Repeat exactly the stretch of lines that starts with the one containing "yellow cross: (110, 123) -> (133, 125), moved" and ends with the last line of the material. Leave out pictures.

.....

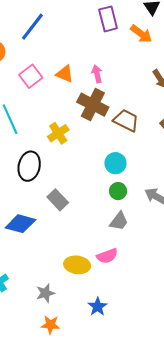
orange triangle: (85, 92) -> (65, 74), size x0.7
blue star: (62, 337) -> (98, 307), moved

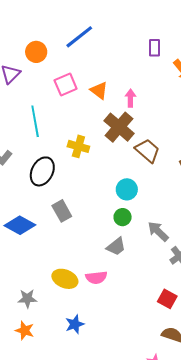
purple rectangle: (108, 19) -> (154, 48), size x0.7
yellow cross: (58, 133) -> (78, 146), turned 35

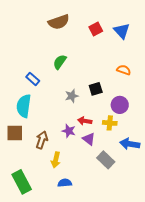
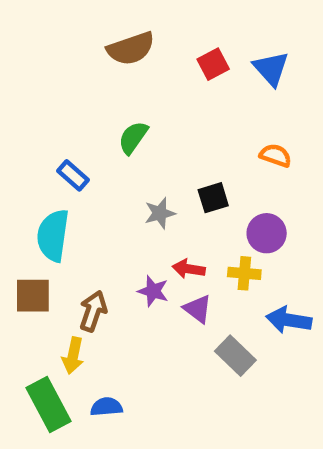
yellow arrow: (56, 160) -> (73, 356), moved
blue semicircle: (65, 183) -> (106, 407), moved

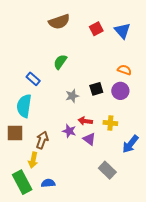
purple circle: (267, 233) -> (120, 91), moved
blue arrow: (289, 320) -> (130, 144), turned -60
gray rectangle: (235, 356) -> (107, 170), moved

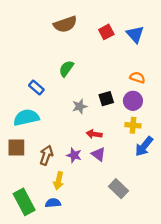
cyan semicircle: (24, 106) -> (26, 117), turned 70
yellow cross: (110, 123) -> (133, 125), moved
purple star: (69, 131) -> (74, 155), moved
blue arrow: (130, 144) -> (144, 146), moved
yellow arrow: (33, 160) -> (59, 181), moved

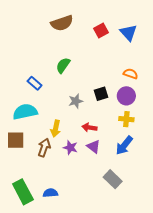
blue arrow: (144, 146) -> (124, 145), moved
yellow arrow: (59, 181) -> (56, 129), moved

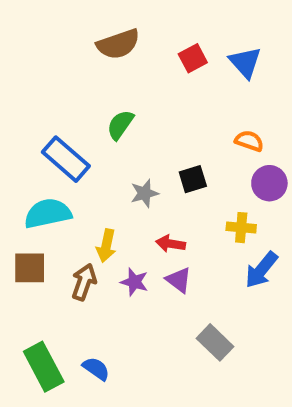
blue rectangle: (35, 83) -> (66, 159), size x1.6
purple circle: (126, 96) -> (269, 183), moved
blue arrow: (124, 145) -> (261, 270), moved
blue semicircle: (50, 193) -> (96, 369), turned 40

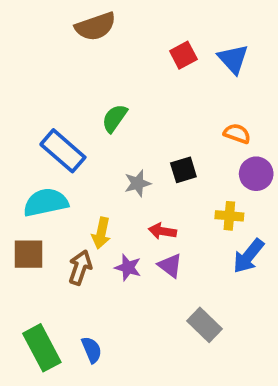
brown semicircle: (118, 44) -> (95, 26), moved
blue semicircle: (96, 369) -> (92, 350), turned 32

.....

- ANSWER -
yellow cross: (110, 123) -> (133, 125), moved
purple star: (69, 131) -> (74, 155), moved
blue arrow: (130, 144) -> (144, 146), moved
yellow arrow: (33, 160) -> (59, 181), moved

blue arrow: (144, 146) -> (124, 145), moved
yellow arrow: (59, 181) -> (56, 129), moved

blue rectangle: (35, 83) -> (66, 159), size x1.6
purple circle: (126, 96) -> (269, 183), moved
blue arrow: (124, 145) -> (261, 270), moved
blue semicircle: (50, 193) -> (96, 369), turned 40

brown semicircle: (118, 44) -> (95, 26), moved
blue semicircle: (96, 369) -> (92, 350), turned 32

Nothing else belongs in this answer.